<<<<
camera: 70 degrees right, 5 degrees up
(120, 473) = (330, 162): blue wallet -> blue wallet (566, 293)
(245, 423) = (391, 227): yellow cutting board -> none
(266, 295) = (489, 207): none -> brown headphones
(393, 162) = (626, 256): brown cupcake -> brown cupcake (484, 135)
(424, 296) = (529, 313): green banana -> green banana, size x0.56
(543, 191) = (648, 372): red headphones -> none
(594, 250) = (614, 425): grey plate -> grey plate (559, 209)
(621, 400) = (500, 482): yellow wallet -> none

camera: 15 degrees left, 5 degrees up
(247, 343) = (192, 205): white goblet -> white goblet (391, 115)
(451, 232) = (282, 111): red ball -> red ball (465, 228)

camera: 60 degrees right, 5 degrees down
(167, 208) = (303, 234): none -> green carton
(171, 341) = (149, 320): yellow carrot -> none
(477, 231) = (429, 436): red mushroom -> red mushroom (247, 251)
>>>>
<<<<
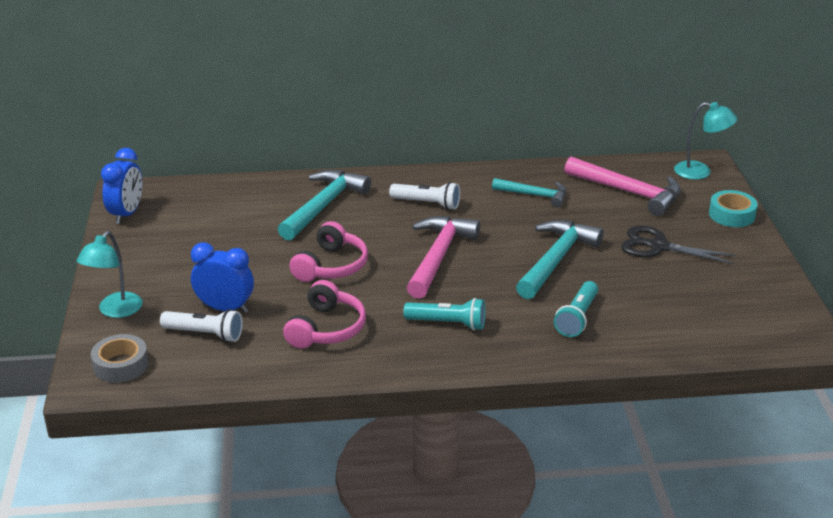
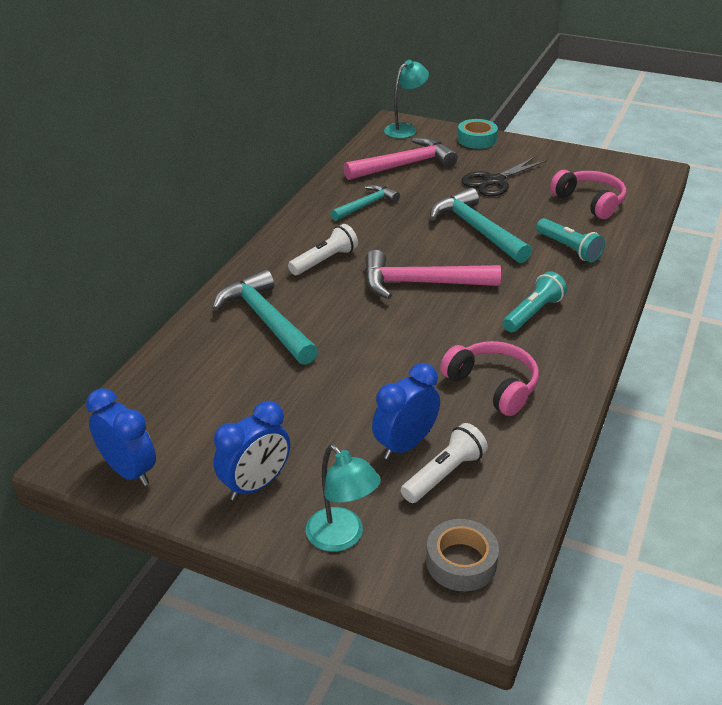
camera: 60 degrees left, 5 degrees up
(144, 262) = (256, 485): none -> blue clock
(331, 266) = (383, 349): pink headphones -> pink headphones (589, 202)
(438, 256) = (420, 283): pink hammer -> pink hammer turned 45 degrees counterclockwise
>>>>
_Exercise description_
In the listing above, find the line containing "(621, 400) = (500, 482): yellow" and the line containing "camera: 60 degrees right, 5 degrees down". Output them and every line between, exactly, and nothing else.

_Task response_
(621, 400) = (500, 482): yellow wallet -> none

camera: 15 degrees left, 5 degrees up
(247, 343) = (192, 205): white goblet -> white goblet (391, 115)
(451, 232) = (282, 111): red ball -> red ball (465, 228)

camera: 60 degrees right, 5 degrees down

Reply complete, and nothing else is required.